= Data extracts =
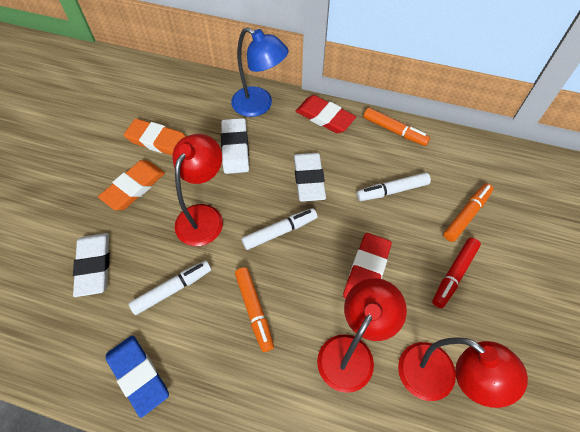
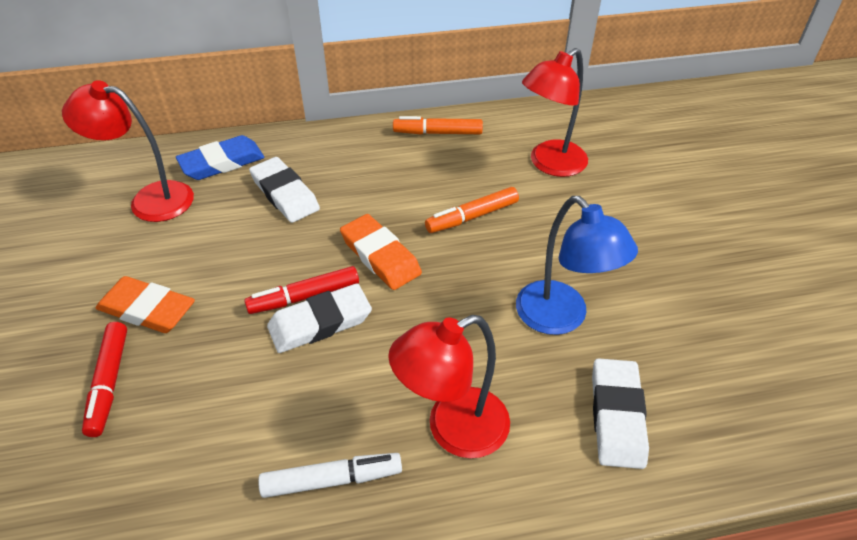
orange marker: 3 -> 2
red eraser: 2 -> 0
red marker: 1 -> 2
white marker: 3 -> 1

...

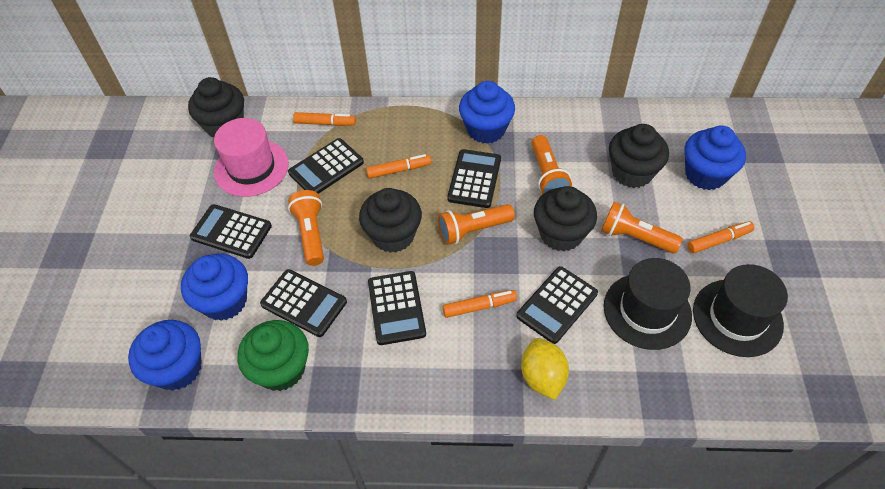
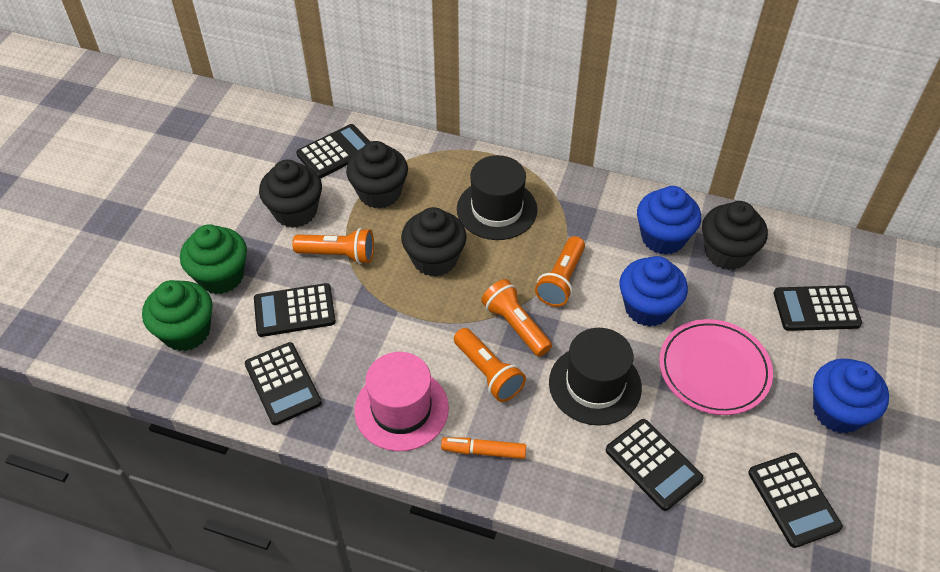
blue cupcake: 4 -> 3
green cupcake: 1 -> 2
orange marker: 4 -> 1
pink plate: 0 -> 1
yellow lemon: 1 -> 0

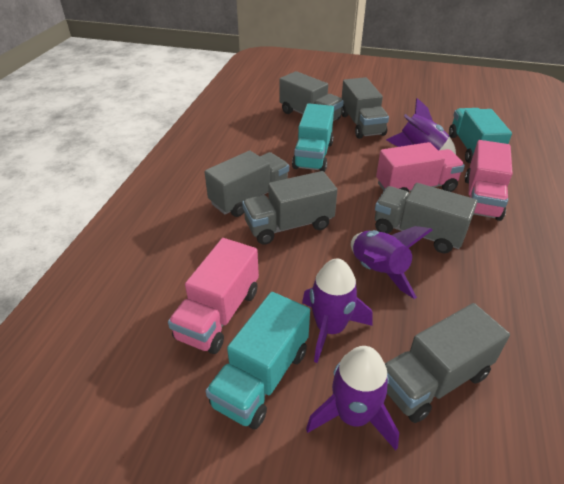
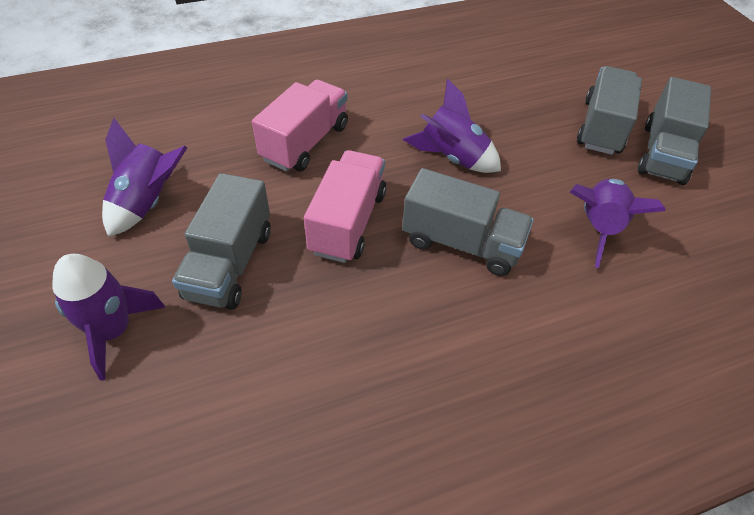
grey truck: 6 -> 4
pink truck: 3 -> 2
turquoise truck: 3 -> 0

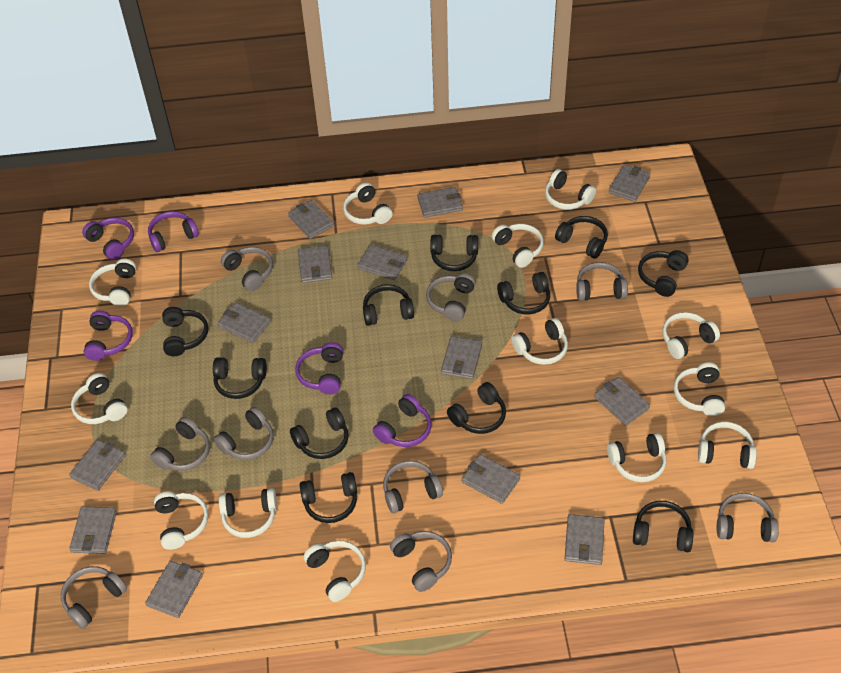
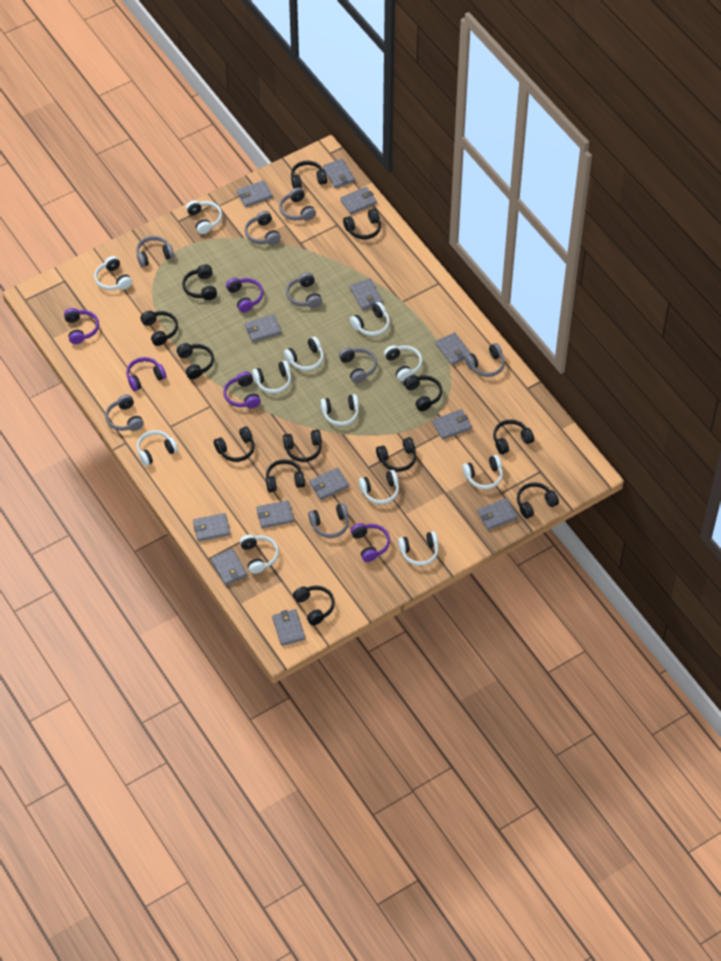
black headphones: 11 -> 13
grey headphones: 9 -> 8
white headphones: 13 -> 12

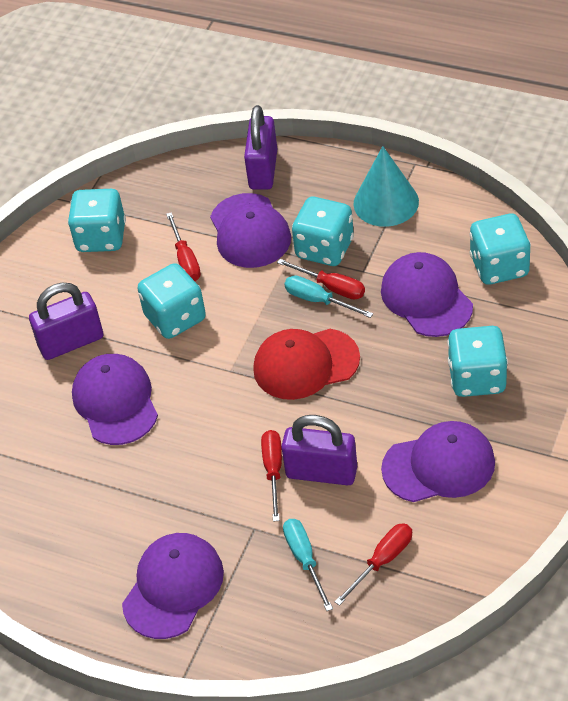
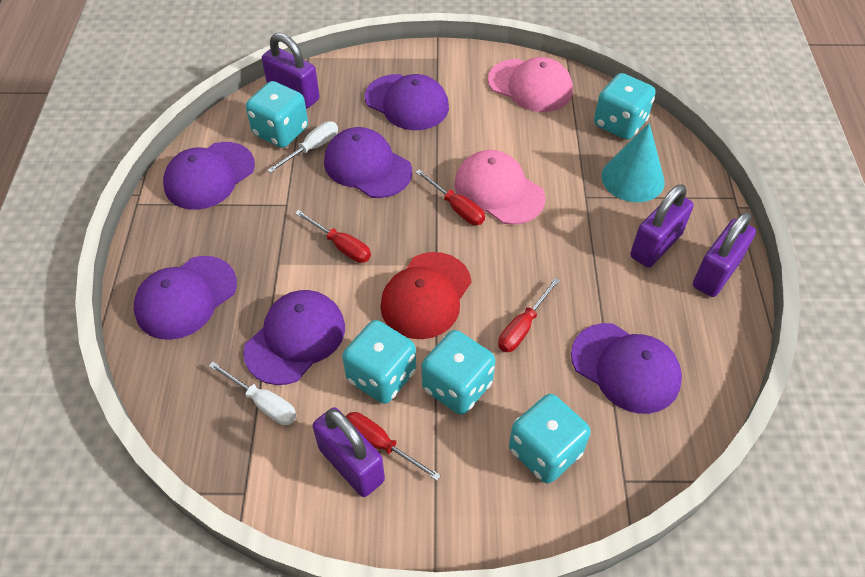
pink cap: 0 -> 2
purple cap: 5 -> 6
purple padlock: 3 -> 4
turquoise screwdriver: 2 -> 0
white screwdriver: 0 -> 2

--

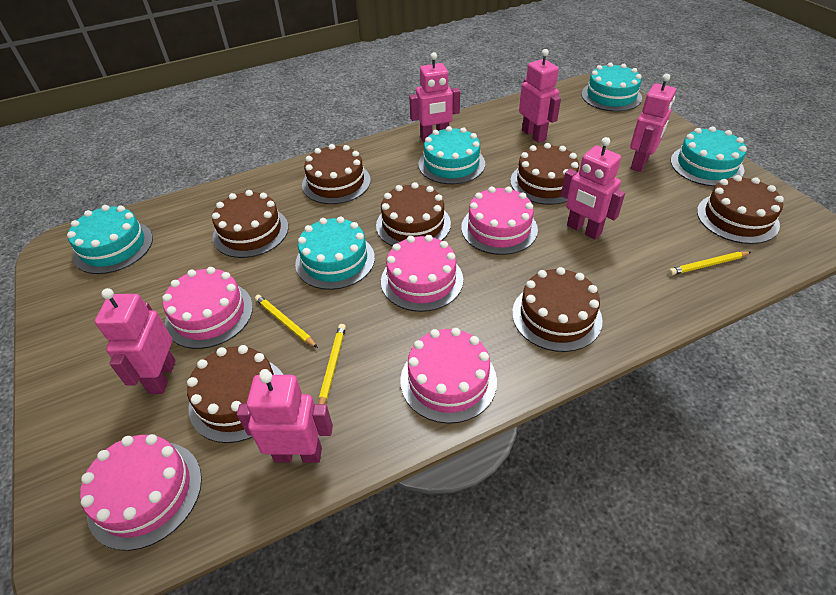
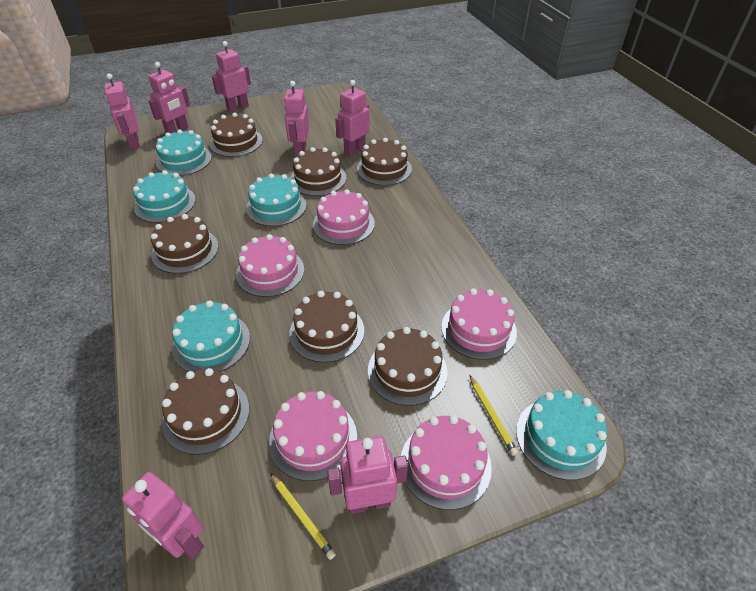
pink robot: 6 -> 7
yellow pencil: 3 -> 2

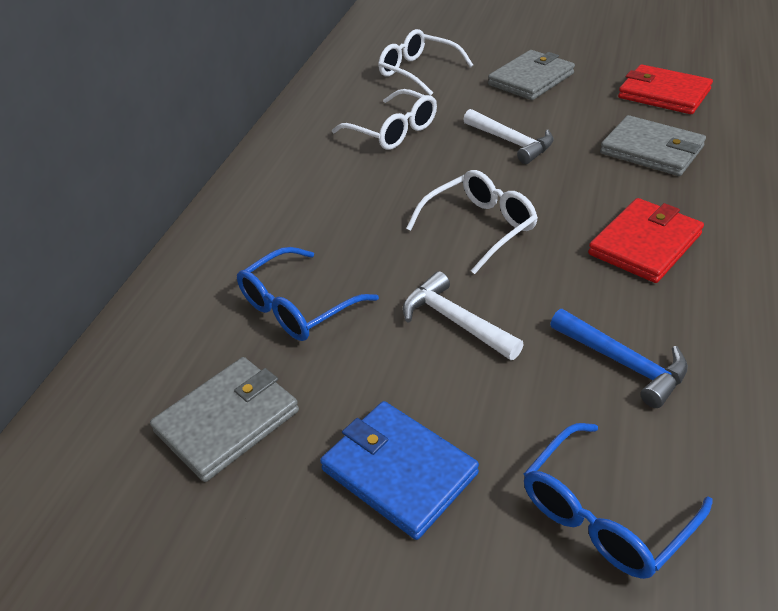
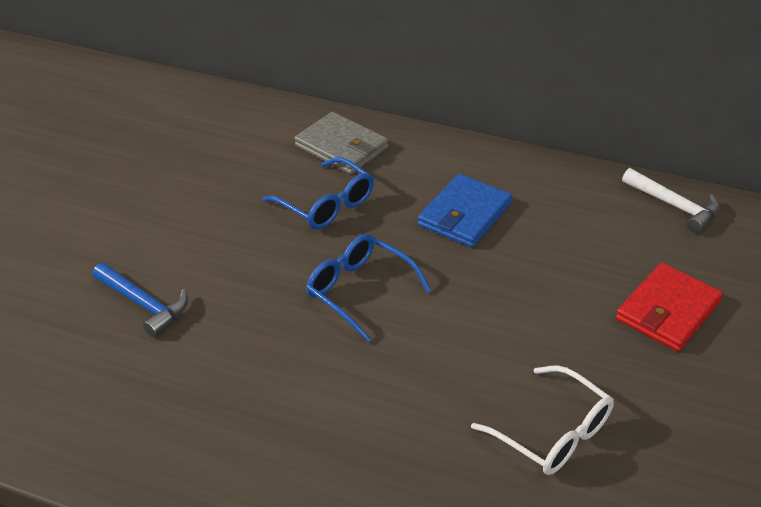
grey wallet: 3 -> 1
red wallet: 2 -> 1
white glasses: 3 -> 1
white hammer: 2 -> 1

= Problem to work on =
In the entries above, which lines run from the one with "orange marker: 4 -> 1" up to and including the one with "white screwdriver: 0 -> 2"? Write them out exactly, without the pictures.

= Output below =
orange marker: 4 -> 1
pink plate: 0 -> 1
yellow lemon: 1 -> 0

grey truck: 6 -> 4
pink truck: 3 -> 2
turquoise truck: 3 -> 0

black headphones: 11 -> 13
grey headphones: 9 -> 8
white headphones: 13 -> 12

pink cap: 0 -> 2
purple cap: 5 -> 6
purple padlock: 3 -> 4
turquoise screwdriver: 2 -> 0
white screwdriver: 0 -> 2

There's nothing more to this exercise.